*BRIEF*: Type out the data exactly as given. Skip any image.

___ GIVEN DATA ___

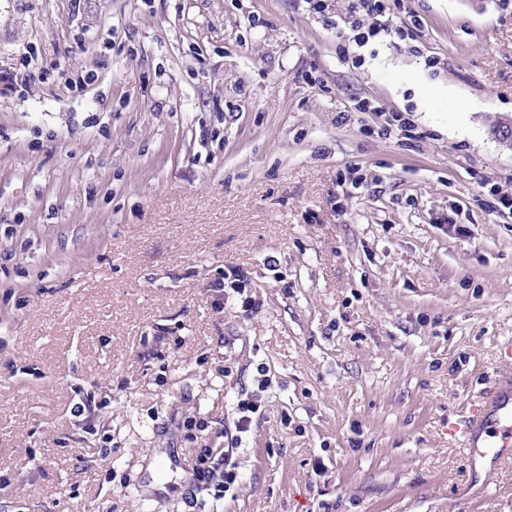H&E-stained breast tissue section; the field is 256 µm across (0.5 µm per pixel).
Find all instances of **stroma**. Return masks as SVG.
<instances>
[{"instance_id":"stroma-1","label":"stroma","mask_w":512,"mask_h":512,"mask_svg":"<svg viewBox=\"0 0 512 512\" xmlns=\"http://www.w3.org/2000/svg\"><path fill=\"white\" fill-rule=\"evenodd\" d=\"M349 3L0 0V512H512V0ZM347 24L352 32L353 42L358 47L366 46L370 41L397 34L400 39L409 38V32L402 27L392 29L389 23L390 0H351ZM477 429L482 446L507 448L512 441V378L502 377L483 398L477 412L468 423L465 436L471 440V431ZM477 440V441H478ZM224 450V456L215 457L209 461L210 457H200L198 463L192 469V480L194 482V492L209 490L213 487L215 498H224V491L233 485L237 479L234 463L232 462V452Z\"/></svg>"}]
</instances>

___

*WRITTEN ANSWER*:
H&E-stained breast tissue section; the field is 256 µm across (0.5 µm per pixel).
Find all instances of **stroma**. Return masks as SVG.
<instances>
[{"instance_id":"stroma-1","label":"stroma","mask_w":512,"mask_h":512,"mask_svg":"<svg viewBox=\"0 0 512 512\" xmlns=\"http://www.w3.org/2000/svg\"><path fill=\"white\" fill-rule=\"evenodd\" d=\"M349 3L0 0V512H512V0ZM347 24L352 32L353 42L358 47L366 46L370 41L397 34L400 39L409 38V32L402 27L392 29L389 23L390 0H351ZM477 429L482 446L507 448L512 441V378L502 377L483 398L477 412L468 423L465 436L471 440V431ZM477 440V441H478ZM224 450V456L215 457L209 461L210 457H200L198 463L192 469V480L194 482V492L209 490L213 487L215 498H224V491L233 485L237 479L234 463L232 462V452Z\"/></svg>"}]
</instances>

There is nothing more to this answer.